Task details
An exact, complete copy of the data that follows is needed.

==== Data records ====

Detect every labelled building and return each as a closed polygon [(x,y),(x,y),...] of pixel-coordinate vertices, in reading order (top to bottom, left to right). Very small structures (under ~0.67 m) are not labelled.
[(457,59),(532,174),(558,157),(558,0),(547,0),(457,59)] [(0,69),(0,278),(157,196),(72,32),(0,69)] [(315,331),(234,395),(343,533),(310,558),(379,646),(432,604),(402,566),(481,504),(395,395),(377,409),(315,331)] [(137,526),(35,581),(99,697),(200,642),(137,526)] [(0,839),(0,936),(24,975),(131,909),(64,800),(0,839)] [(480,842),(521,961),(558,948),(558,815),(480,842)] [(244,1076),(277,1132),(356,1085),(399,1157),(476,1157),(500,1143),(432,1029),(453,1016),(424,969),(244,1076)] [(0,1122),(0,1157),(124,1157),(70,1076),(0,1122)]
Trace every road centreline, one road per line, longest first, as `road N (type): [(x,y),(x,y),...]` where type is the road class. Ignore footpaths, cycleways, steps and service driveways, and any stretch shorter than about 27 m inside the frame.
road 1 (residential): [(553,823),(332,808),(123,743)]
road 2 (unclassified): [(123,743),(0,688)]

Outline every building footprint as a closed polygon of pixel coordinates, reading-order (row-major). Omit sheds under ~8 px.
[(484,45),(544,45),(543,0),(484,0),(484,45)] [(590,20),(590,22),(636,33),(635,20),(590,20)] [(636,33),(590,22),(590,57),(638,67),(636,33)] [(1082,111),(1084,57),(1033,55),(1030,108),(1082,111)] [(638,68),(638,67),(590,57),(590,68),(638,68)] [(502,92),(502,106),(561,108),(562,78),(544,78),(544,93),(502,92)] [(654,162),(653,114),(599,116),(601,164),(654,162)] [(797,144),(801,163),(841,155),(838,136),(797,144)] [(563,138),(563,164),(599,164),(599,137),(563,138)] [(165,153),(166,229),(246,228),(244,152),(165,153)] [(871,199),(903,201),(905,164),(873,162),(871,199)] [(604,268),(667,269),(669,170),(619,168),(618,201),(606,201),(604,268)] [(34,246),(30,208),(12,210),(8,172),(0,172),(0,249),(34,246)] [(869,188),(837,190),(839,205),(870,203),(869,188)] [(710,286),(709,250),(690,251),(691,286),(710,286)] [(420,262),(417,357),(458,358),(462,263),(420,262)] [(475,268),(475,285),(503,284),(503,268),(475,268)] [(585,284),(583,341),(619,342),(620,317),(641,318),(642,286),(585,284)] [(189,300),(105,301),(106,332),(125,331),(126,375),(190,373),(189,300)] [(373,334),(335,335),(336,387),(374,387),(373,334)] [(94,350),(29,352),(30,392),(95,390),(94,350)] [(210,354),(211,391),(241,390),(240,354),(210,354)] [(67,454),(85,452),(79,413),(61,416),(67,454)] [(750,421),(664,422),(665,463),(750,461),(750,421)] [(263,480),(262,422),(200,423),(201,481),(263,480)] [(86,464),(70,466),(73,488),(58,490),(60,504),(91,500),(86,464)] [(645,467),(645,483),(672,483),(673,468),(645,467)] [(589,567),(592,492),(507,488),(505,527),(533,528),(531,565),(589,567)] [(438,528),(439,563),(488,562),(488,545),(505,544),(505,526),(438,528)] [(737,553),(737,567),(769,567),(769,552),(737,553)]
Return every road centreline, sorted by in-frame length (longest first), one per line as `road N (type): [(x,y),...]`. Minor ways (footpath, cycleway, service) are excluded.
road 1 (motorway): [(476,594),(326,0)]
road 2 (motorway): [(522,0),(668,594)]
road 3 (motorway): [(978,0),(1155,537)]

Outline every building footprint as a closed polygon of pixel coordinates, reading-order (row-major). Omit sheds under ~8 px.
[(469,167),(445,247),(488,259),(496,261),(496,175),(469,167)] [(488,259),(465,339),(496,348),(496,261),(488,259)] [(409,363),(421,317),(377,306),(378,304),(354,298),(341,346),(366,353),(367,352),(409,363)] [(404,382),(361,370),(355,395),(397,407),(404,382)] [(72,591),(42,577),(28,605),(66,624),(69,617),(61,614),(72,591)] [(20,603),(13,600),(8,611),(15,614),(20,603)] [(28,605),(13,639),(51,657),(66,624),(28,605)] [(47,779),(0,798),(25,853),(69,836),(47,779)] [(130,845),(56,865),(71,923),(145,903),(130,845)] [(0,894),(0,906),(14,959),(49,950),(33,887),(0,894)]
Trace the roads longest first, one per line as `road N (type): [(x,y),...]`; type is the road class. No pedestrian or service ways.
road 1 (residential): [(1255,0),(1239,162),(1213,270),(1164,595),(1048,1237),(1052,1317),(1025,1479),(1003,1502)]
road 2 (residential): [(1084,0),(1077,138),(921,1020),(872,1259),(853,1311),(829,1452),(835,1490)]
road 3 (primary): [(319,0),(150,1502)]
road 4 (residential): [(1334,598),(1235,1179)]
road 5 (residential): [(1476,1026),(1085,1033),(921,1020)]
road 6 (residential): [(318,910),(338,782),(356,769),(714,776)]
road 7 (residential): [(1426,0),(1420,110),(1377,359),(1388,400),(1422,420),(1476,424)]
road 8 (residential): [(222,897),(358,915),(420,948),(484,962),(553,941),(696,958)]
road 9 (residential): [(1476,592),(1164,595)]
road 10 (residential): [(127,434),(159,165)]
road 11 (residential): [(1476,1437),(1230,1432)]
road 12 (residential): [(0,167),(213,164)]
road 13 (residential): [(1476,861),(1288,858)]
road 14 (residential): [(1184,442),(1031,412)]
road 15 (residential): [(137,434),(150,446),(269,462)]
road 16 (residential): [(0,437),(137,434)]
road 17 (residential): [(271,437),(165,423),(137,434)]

====

Reply
Detect every labelled building and return each as a closed polygon [(x,y),(x,y),...] of pixel-coordinate vertices, in reading order (top to bottom, left to right). Very small structures (under ~0.67 m) are not labelled.
[(457,59),(532,174),(558,157),(558,0),(547,0),(457,59)] [(0,69),(0,278),(157,196),(72,32),(0,69)] [(315,331),(234,395),(343,533),(310,558),(379,646),(432,604),(402,566),(481,504),(395,395),(377,409),(315,331)] [(137,526),(35,581),(99,697),(200,642),(137,526)] [(0,839),(0,936),(24,975),(131,909),(64,800),(0,839)] [(480,842),(521,961),(558,948),(558,815),(480,842)] [(244,1076),(277,1132),(356,1085),(399,1157),(476,1157),(500,1143),(432,1029),(453,1016),(424,969),(244,1076)] [(0,1122),(0,1157),(124,1157),(70,1076),(0,1122)]
Trace every road centreline, one road per line, longest first, as `road N (type): [(x,y),(x,y),...]` where type is the road class. Ignore footpaths, cycleways, steps and service driveways, and any stretch shorter than about 27 m inside the frame.
road 1 (residential): [(553,823),(332,808),(123,743)]
road 2 (unclassified): [(123,743),(0,688)]

Outline every building footprint as a closed polygon of pixel coordinates, reading-order (row-major). Omit sheds under ~8 px.
[(484,45),(544,45),(543,0),(484,0),(484,45)] [(590,20),(590,22),(636,33),(635,20),(590,20)] [(636,33),(590,22),(590,57),(638,67),(636,33)] [(1082,111),(1084,57),(1033,55),(1030,108),(1082,111)] [(638,68),(638,67),(590,57),(590,68),(638,68)] [(502,92),(502,106),(561,108),(562,78),(544,78),(544,93),(502,92)] [(654,162),(653,114),(599,116),(601,164),(654,162)] [(797,144),(801,163),(841,155),(838,136),(797,144)] [(563,138),(563,164),(599,164),(599,137),(563,138)] [(165,153),(166,229),(246,228),(244,152),(165,153)] [(871,199),(903,201),(905,164),(873,162),(871,199)] [(604,268),(667,269),(669,170),(619,168),(618,201),(606,201),(604,268)] [(34,246),(30,208),(12,210),(8,172),(0,172),(0,249),(34,246)] [(869,188),(837,190),(839,205),(870,203),(869,188)] [(710,286),(709,250),(690,251),(691,286),(710,286)] [(420,262),(417,357),(458,358),(462,263),(420,262)] [(475,268),(475,285),(503,284),(503,268),(475,268)] [(585,284),(583,341),(619,342),(620,317),(641,318),(642,286),(585,284)] [(189,300),(105,301),(106,332),(125,331),(126,375),(190,373),(189,300)] [(373,334),(335,335),(336,387),(374,387),(373,334)] [(94,350),(29,352),(30,392),(95,390),(94,350)] [(210,354),(211,391),(241,390),(240,354),(210,354)] [(67,454),(85,452),(79,413),(61,416),(67,454)] [(750,421),(664,422),(665,463),(750,461),(750,421)] [(263,480),(262,422),(200,423),(201,481),(263,480)] [(86,464),(70,466),(73,488),(58,490),(60,504),(91,500),(86,464)] [(645,467),(645,483),(672,483),(673,468),(645,467)] [(589,567),(592,492),(507,488),(505,527),(533,528),(531,565),(589,567)] [(438,528),(439,563),(488,562),(488,545),(505,544),(505,526),(438,528)] [(737,553),(737,567),(769,567),(769,552),(737,553)]
Return every road centreline, sorted by in-frame length (longest first), one per line as `road N (type): [(x,y),...]`. Minor ways (footpath, cycleway, service) are excluded.
road 1 (motorway): [(476,594),(326,0)]
road 2 (motorway): [(522,0),(668,594)]
road 3 (motorway): [(978,0),(1155,537)]

Outline every building footprint as a closed polygon of pixel coordinates, reading-order (row-major). Omit sheds under ~8 px.
[(469,167),(445,247),(488,259),(496,261),(496,175),(469,167)] [(488,259),(465,339),(496,348),(496,261),(488,259)] [(409,363),(421,317),(377,306),(378,304),(354,298),(341,346),(366,353),(367,352),(409,363)] [(404,382),(361,370),(355,395),(397,407),(404,382)] [(72,591),(42,577),(28,605),(66,624),(69,617),(61,614),(72,591)] [(20,603),(13,600),(8,611),(15,614),(20,603)] [(28,605),(13,639),(51,657),(66,624),(28,605)] [(47,779),(0,798),(25,853),(69,836),(47,779)] [(130,845),(56,865),(71,923),(145,903),(130,845)] [(0,894),(0,906),(14,959),(49,950),(33,887),(0,894)]
Trace the roads longest first, one per line as `road N (type): [(x,y),...]`; type is the road class. No pedestrian or service ways.
road 1 (residential): [(1255,0),(1239,162),(1213,270),(1164,595),(1048,1237),(1052,1317),(1025,1479),(1003,1502)]
road 2 (residential): [(1084,0),(1077,138),(921,1020),(872,1259),(853,1311),(829,1452),(835,1490)]
road 3 (primary): [(319,0),(150,1502)]
road 4 (residential): [(1334,598),(1235,1179)]
road 5 (residential): [(1476,1026),(1085,1033),(921,1020)]
road 6 (residential): [(318,910),(338,782),(356,769),(714,776)]
road 7 (residential): [(1426,0),(1420,110),(1377,359),(1388,400),(1422,420),(1476,424)]
road 8 (residential): [(222,897),(358,915),(420,948),(484,962),(553,941),(696,958)]
road 9 (residential): [(1476,592),(1164,595)]
road 10 (residential): [(127,434),(159,165)]
road 11 (residential): [(1476,1437),(1230,1432)]
road 12 (residential): [(0,167),(213,164)]
road 13 (residential): [(1476,861),(1288,858)]
road 14 (residential): [(1184,442),(1031,412)]
road 15 (residential): [(137,434),(150,446),(269,462)]
road 16 (residential): [(0,437),(137,434)]
road 17 (residential): [(271,437),(165,423),(137,434)]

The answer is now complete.